[Before-and-after change records]
____

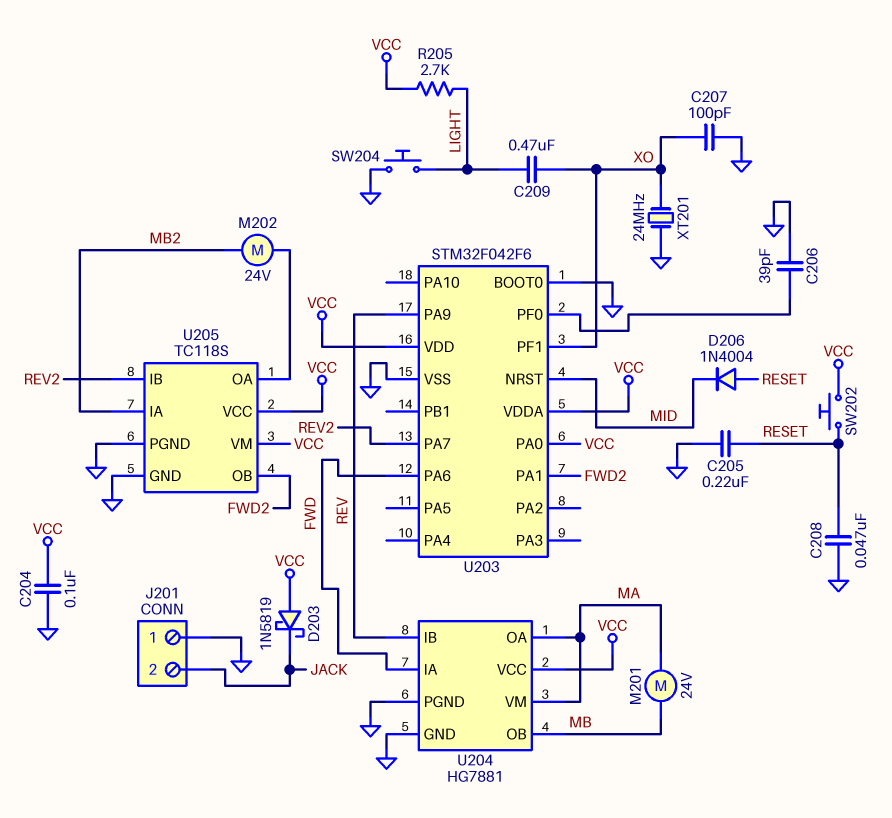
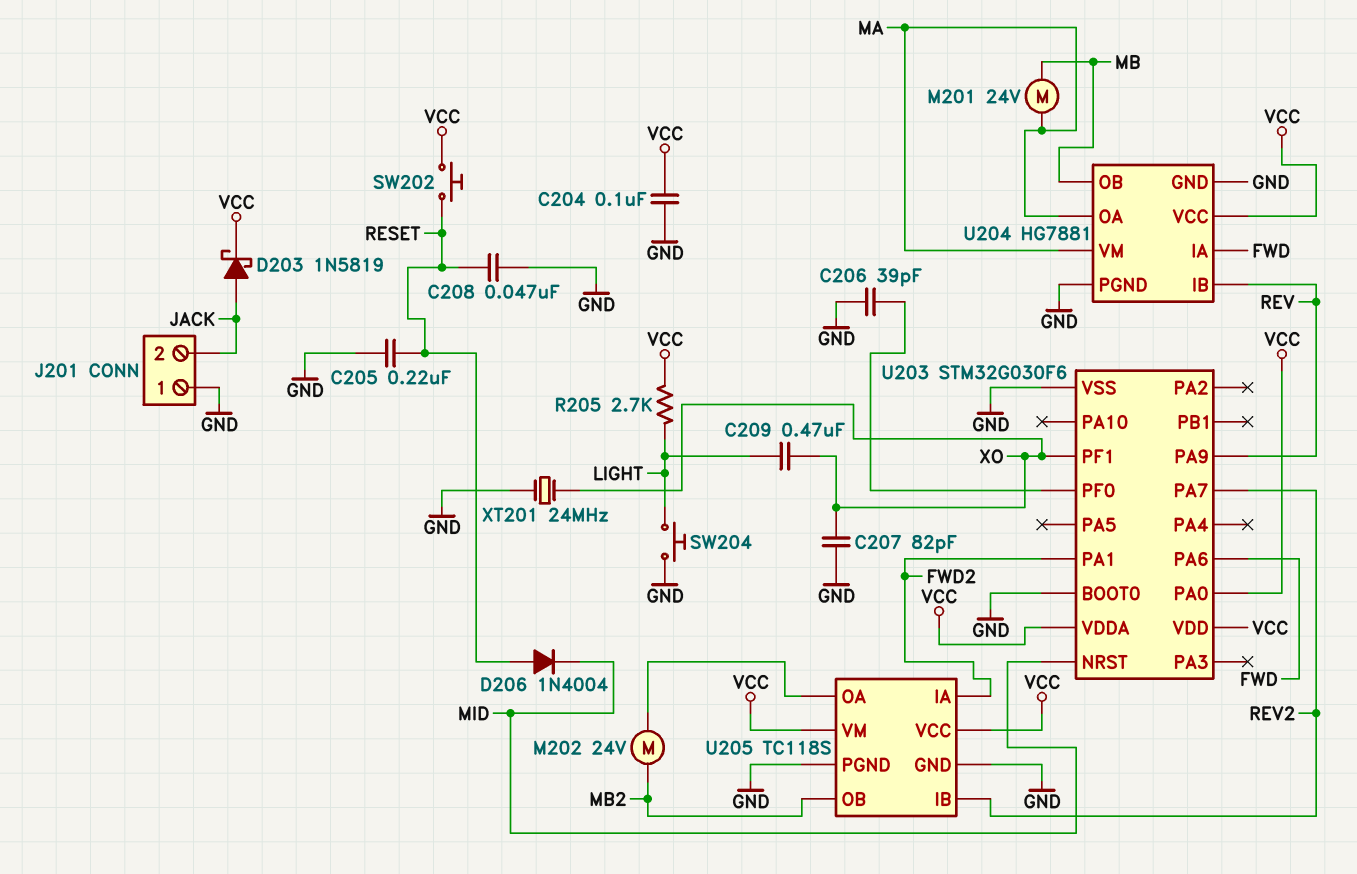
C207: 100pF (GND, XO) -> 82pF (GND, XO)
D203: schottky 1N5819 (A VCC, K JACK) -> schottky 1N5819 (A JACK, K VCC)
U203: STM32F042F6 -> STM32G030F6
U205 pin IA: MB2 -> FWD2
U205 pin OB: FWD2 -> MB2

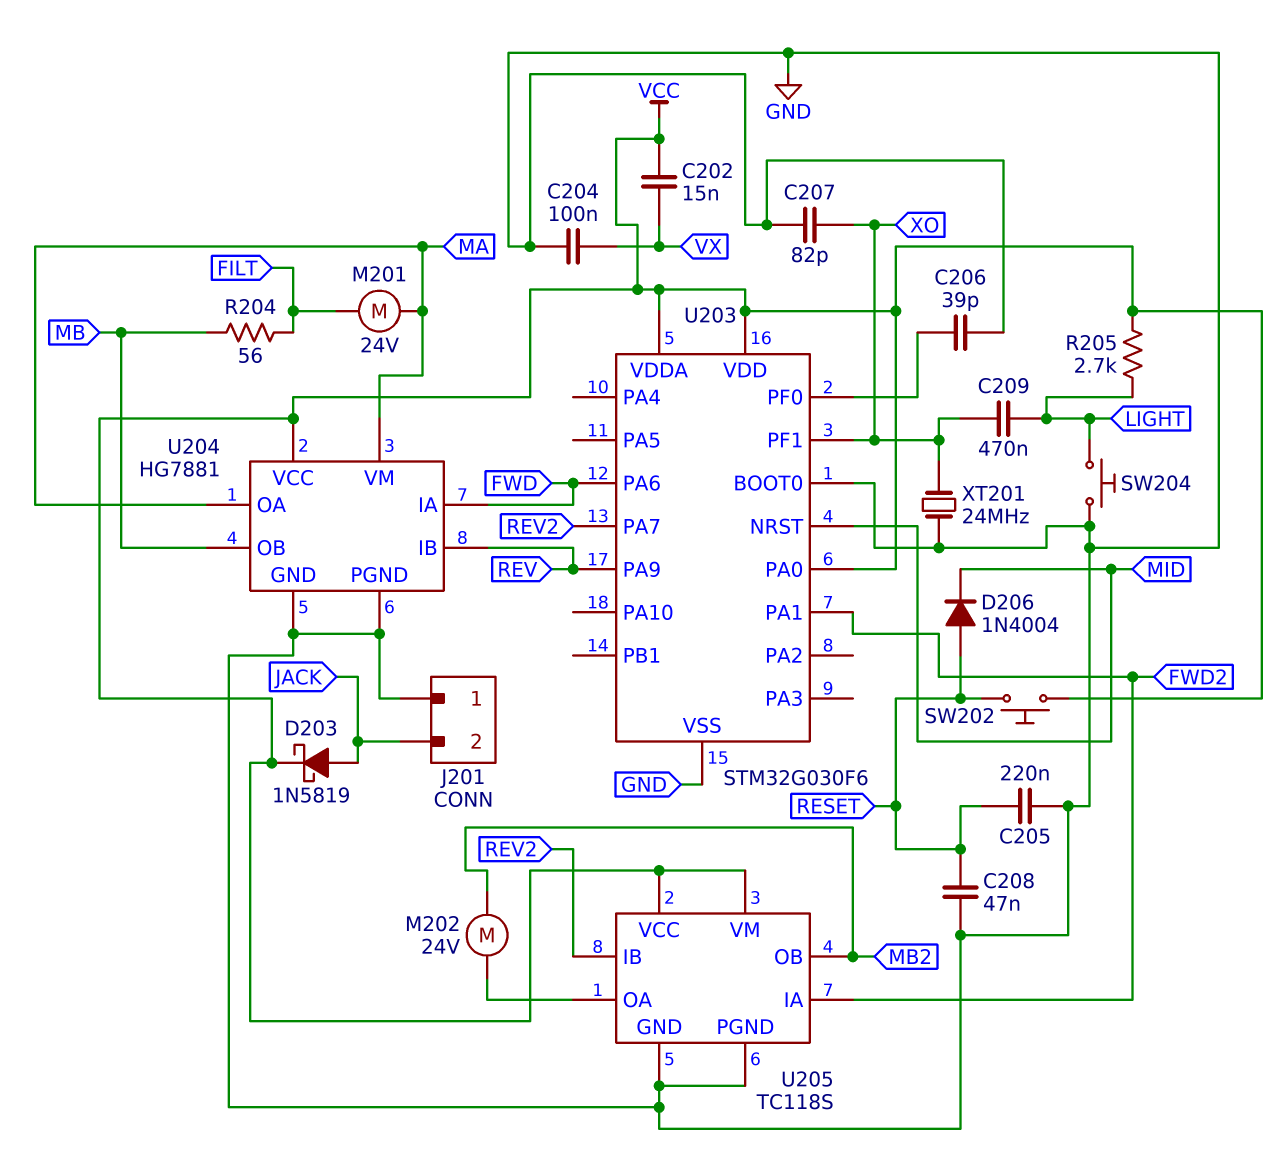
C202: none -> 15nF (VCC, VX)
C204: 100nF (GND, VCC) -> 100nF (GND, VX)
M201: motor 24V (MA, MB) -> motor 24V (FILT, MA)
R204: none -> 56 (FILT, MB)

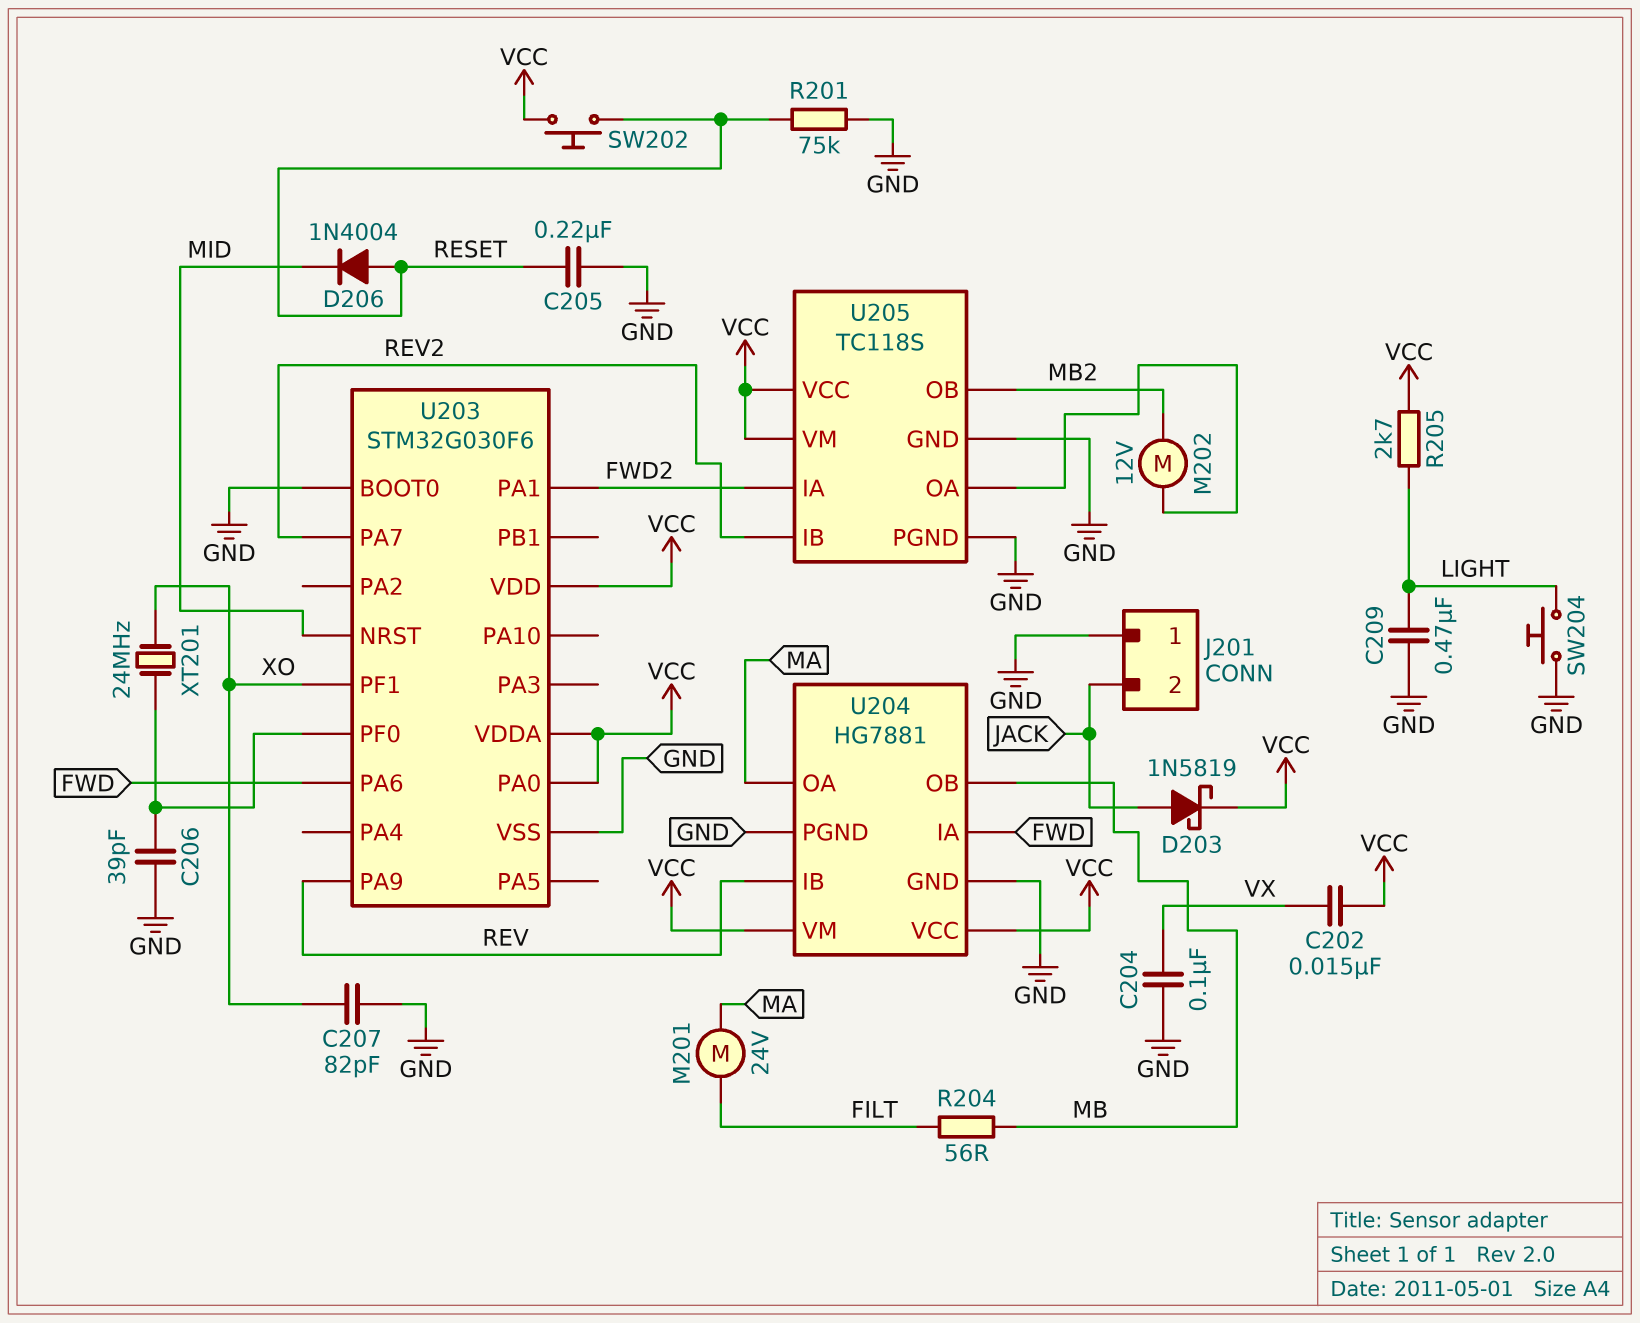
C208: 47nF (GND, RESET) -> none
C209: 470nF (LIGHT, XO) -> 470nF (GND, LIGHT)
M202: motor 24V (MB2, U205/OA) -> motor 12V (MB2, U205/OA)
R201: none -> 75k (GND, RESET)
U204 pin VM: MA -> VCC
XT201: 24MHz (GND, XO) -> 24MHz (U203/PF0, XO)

____

For every line above that includes the word "RESET", return the line.

OUTPUT BELOW:
C208: 47nF (GND, RESET) -> none
R201: none -> 75k (GND, RESET)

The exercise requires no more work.